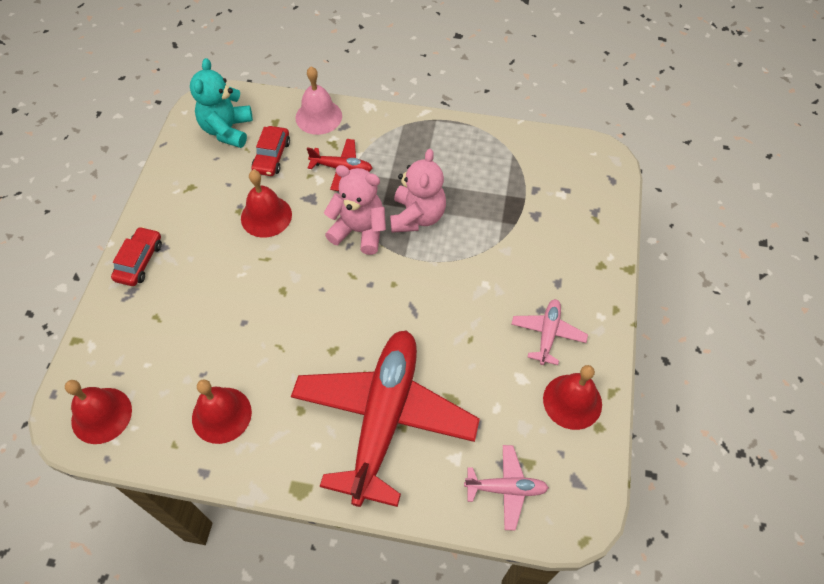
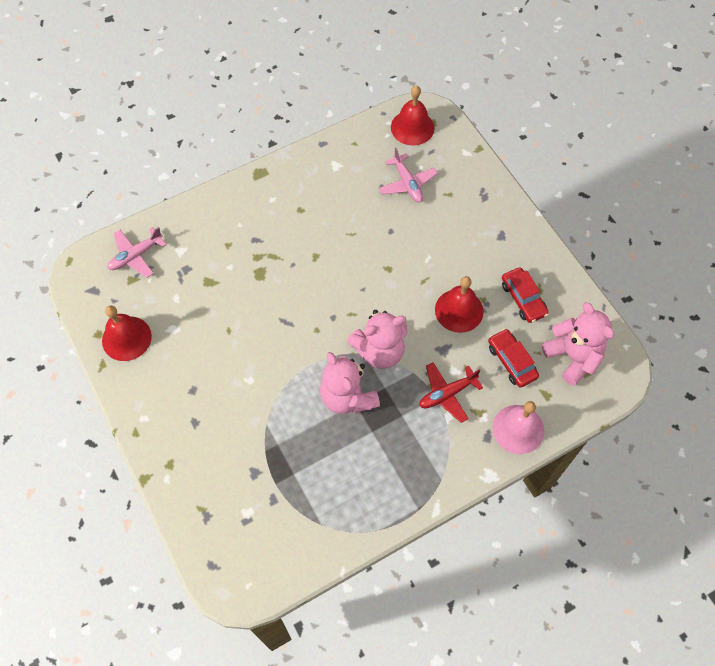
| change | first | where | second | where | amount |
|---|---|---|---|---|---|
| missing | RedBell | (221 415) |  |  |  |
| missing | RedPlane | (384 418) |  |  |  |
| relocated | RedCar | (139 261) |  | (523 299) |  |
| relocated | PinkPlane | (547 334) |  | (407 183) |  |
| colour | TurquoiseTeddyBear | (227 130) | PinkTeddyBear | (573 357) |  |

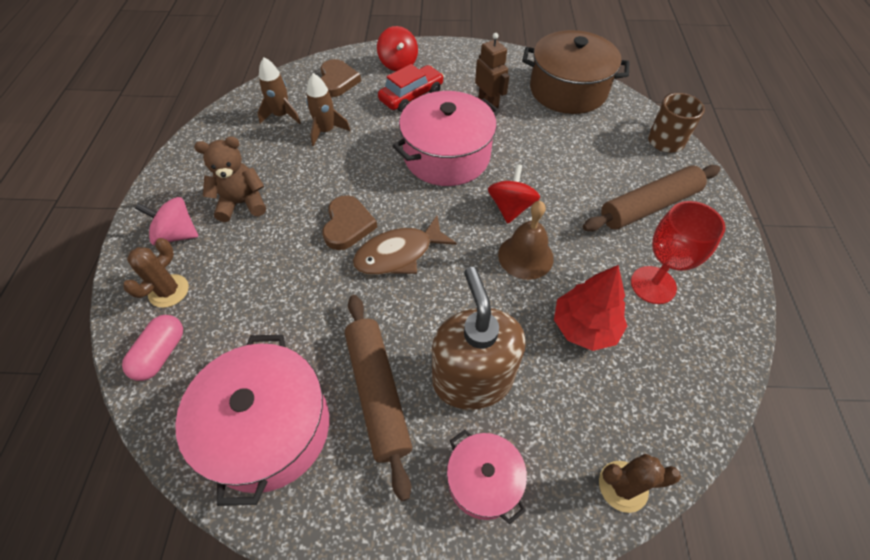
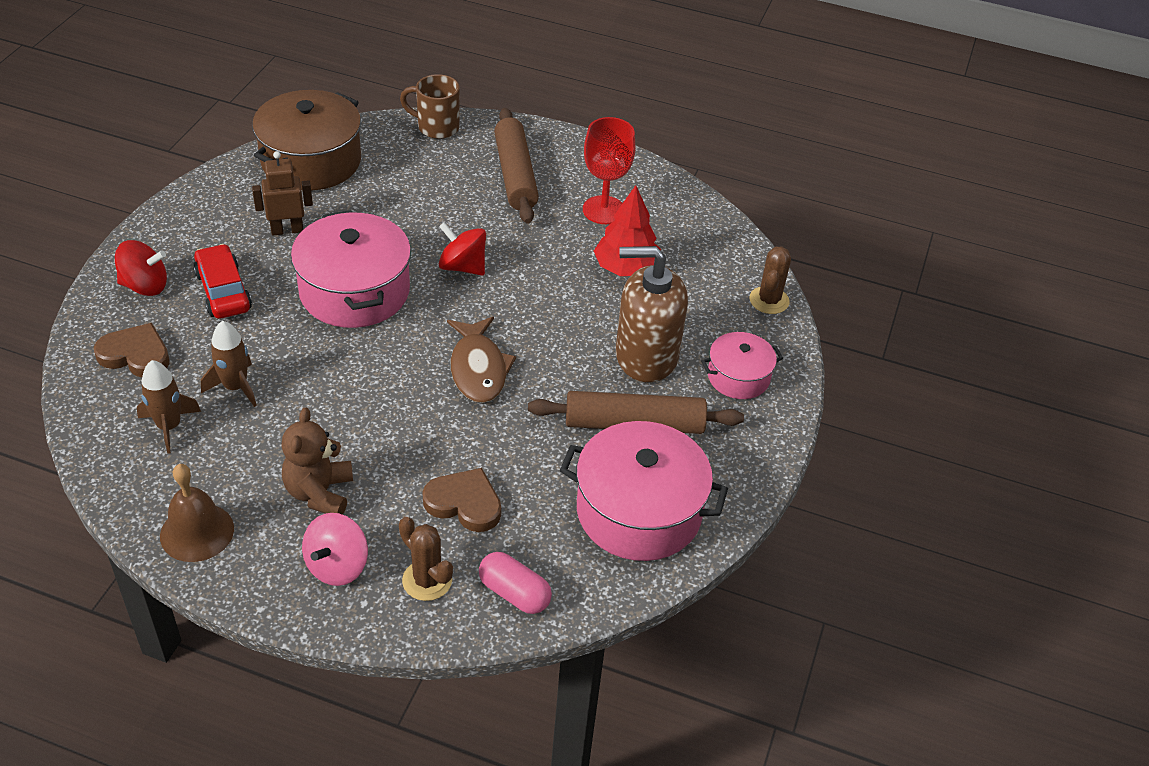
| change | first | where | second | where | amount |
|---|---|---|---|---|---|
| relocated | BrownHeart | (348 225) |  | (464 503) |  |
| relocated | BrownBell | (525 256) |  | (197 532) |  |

▸ **Problem details**
Pictures aside, reproduce all of the data exactly.

▸ **Answer**
| change | first | where | second | where | amount |
|---|---|---|---|---|---|
| missing | RedBell | (221 415) |  |  |  |
| missing | RedPlane | (384 418) |  |  |  |
| relocated | RedCar | (139 261) |  | (523 299) |  |
| relocated | PinkPlane | (547 334) |  | (407 183) |  |
| colour | TurquoiseTeddyBear | (227 130) | PinkTeddyBear | (573 357) |  |

| change | first | where | second | where | amount |
|---|---|---|---|---|---|
| relocated | BrownHeart | (348 225) |  | (464 503) |  |
| relocated | BrownBell | (525 256) |  | (197 532) |  |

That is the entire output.